• Exercise requirements
Reproduce each record exactly, but exclude every picture.

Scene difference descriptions

===

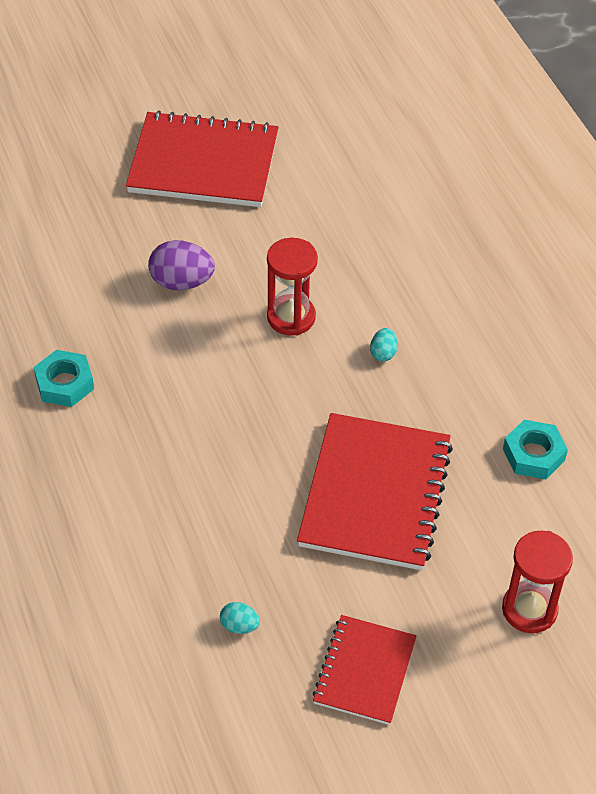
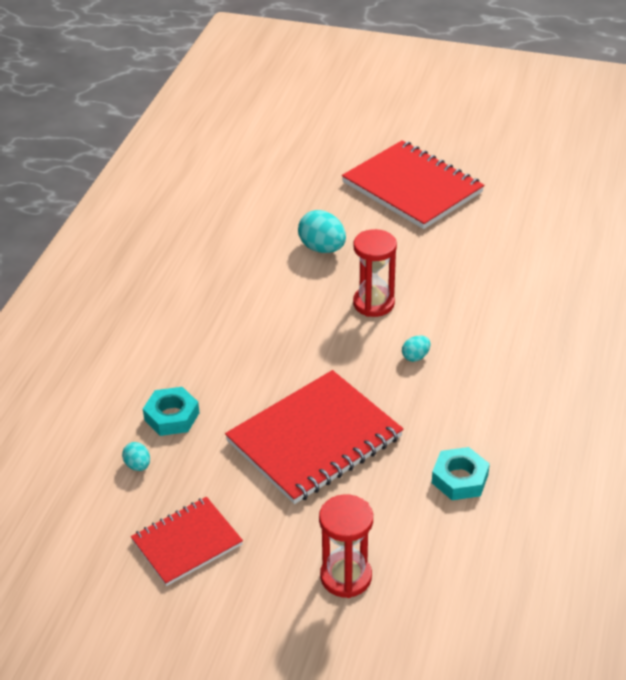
camera: 40 degrees right, 10 degrees down
(64, 383) = (186, 269): turquoise nut -> turquoise nut (171, 416)
(181, 282) = (322, 248): purple egg -> turquoise egg

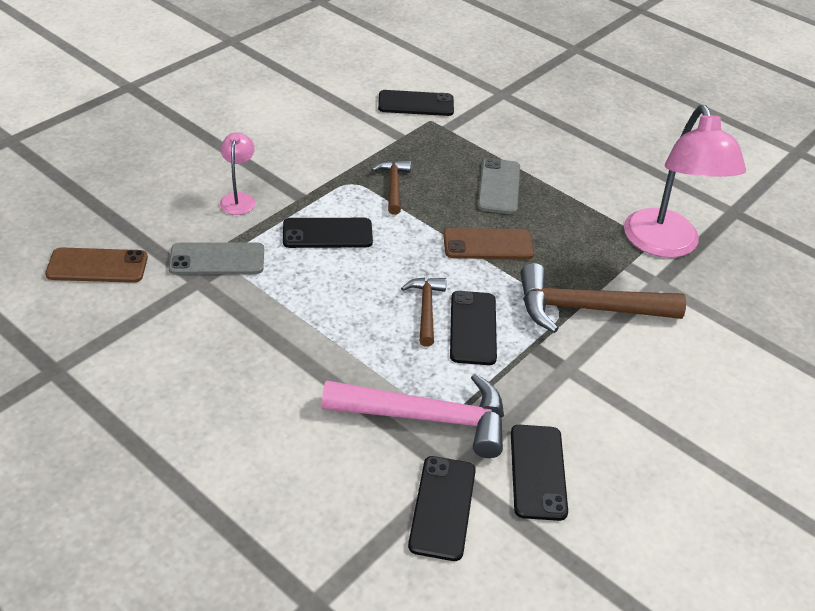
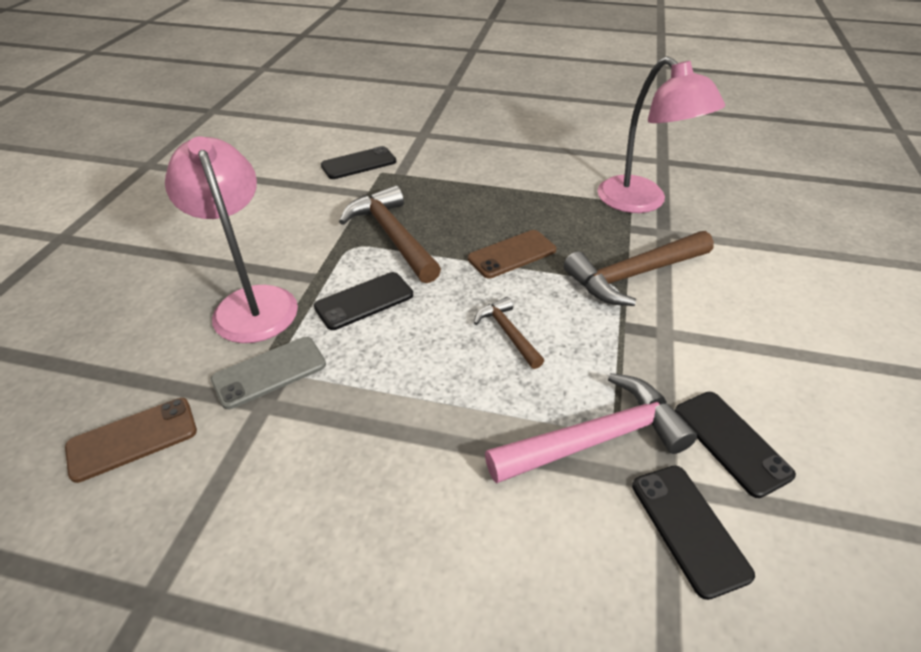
camera: 25 degrees left, 0 degrees up
(239, 199) = (252, 302): pink lamp -> pink lamp, size x2.13
(393, 186) = (392, 236): brown hammer -> brown hammer, size x1.85
(473, 328) = (561, 332): black phone -> none
(499, 186) = (480, 204): grey phone -> none

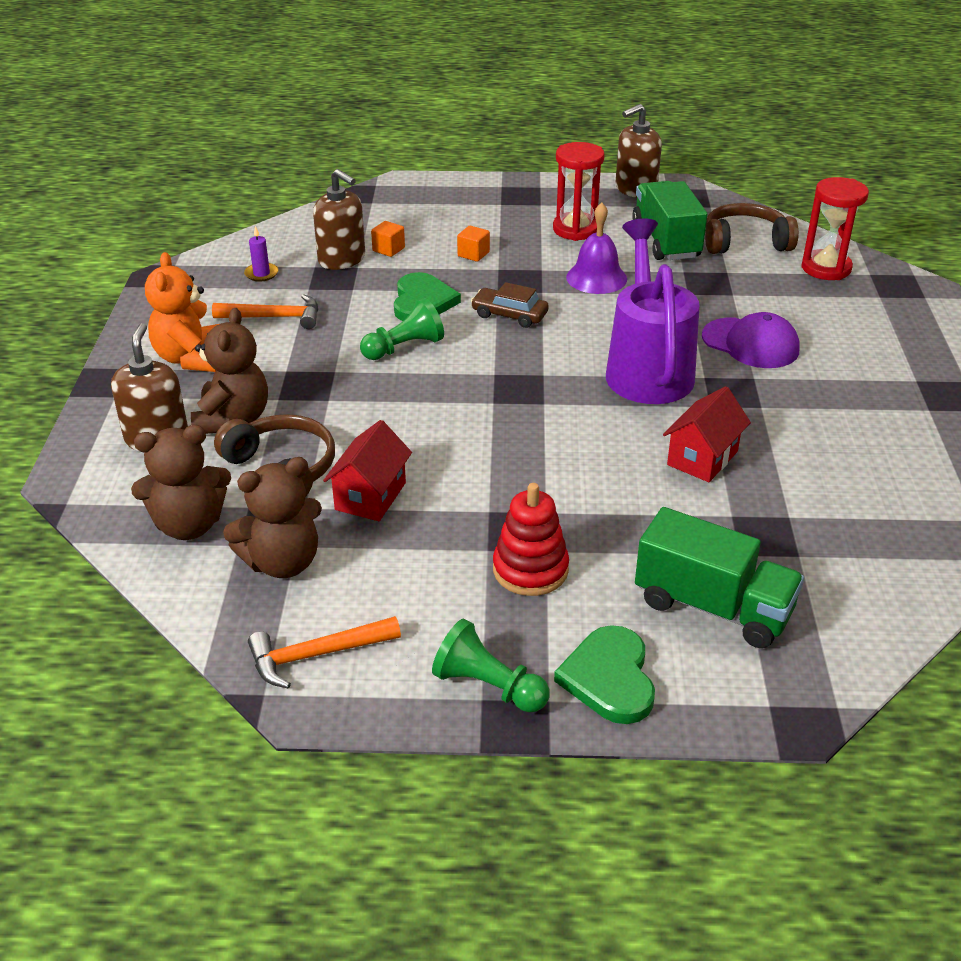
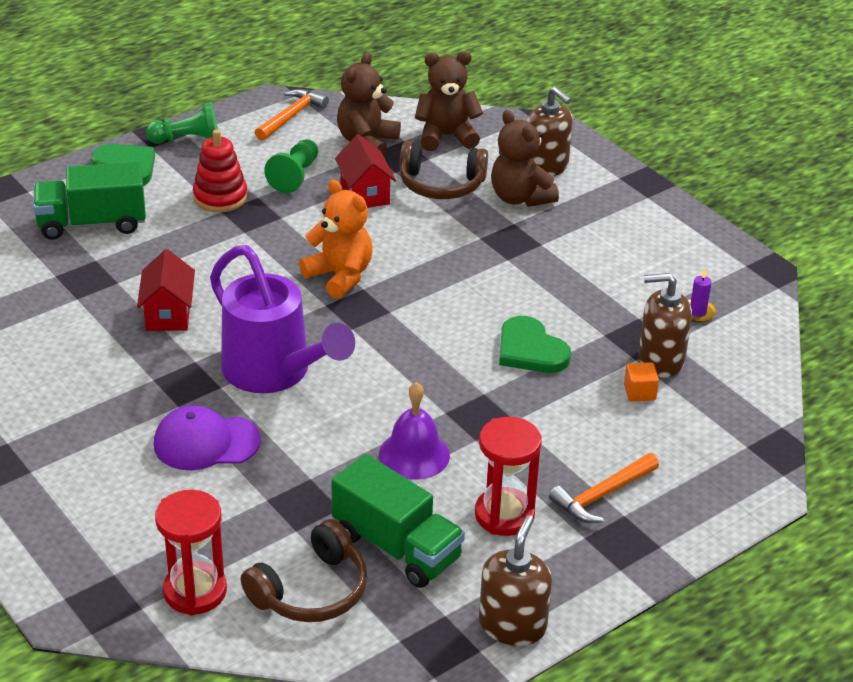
camera: 140 degrees right, 0 degrees up
(189, 525) = (446, 136): brown teddy bear -> brown teddy bear turned 45 degrees clockwise
(191, 358) = (619, 221): orange teddy bear -> orange teddy bear (340, 276)
(274, 317) = (619, 279): orange hammer -> orange hammer (602, 495)
(404, 347) = (485, 301): green pawn -> green pawn (295, 176)
(473, 254) = (559, 426): orange cube -> none
(509, 315) = (443, 372): brown car -> none

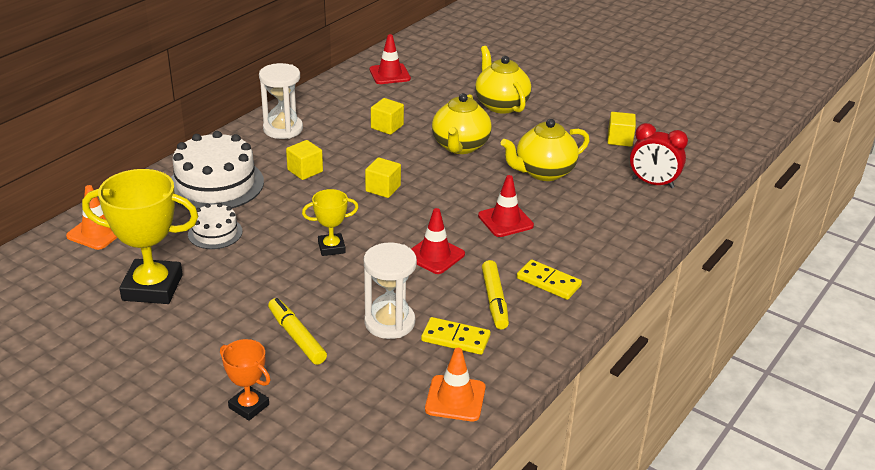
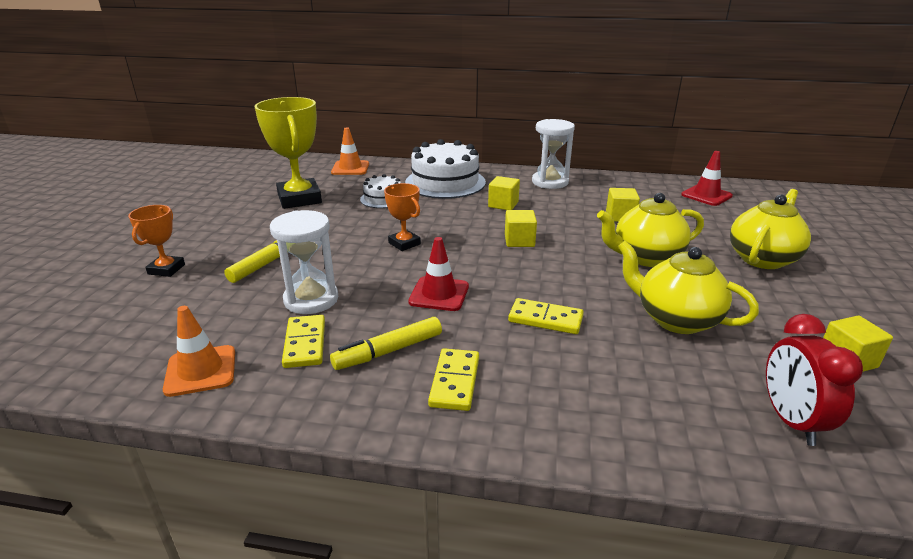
camera: 65 degrees right, 5 degrees down
(331, 247) = (404, 243): yellow trophy -> orange trophy
(505, 221) = (545, 319): red traffic cone -> yellow domino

===

• Completed exercise
camera: 40 degrees right, 10 degrees down
(64, 383) = (186, 269): turquoise nut -> turquoise nut (171, 416)
(181, 282) = (322, 248): purple egg -> turquoise egg

camera: 25 degrees left, 0 degrees up
(239, 199) = (252, 302): pink lamp -> pink lamp, size x2.13
(393, 186) = (392, 236): brown hammer -> brown hammer, size x1.85
(473, 328) = (561, 332): black phone -> none
(499, 186) = (480, 204): grey phone -> none

camera: 140 degrees right, 0 degrees up
(189, 525) = (446, 136): brown teddy bear -> brown teddy bear turned 45 degrees clockwise
(191, 358) = (619, 221): orange teddy bear -> orange teddy bear (340, 276)
(274, 317) = (619, 279): orange hammer -> orange hammer (602, 495)
(404, 347) = (485, 301): green pawn -> green pawn (295, 176)
(473, 254) = (559, 426): orange cube -> none
(509, 315) = (443, 372): brown car -> none

camera: 65 degrees right, 5 degrees down
(331, 247) = (404, 243): yellow trophy -> orange trophy
(505, 221) = (545, 319): red traffic cone -> yellow domino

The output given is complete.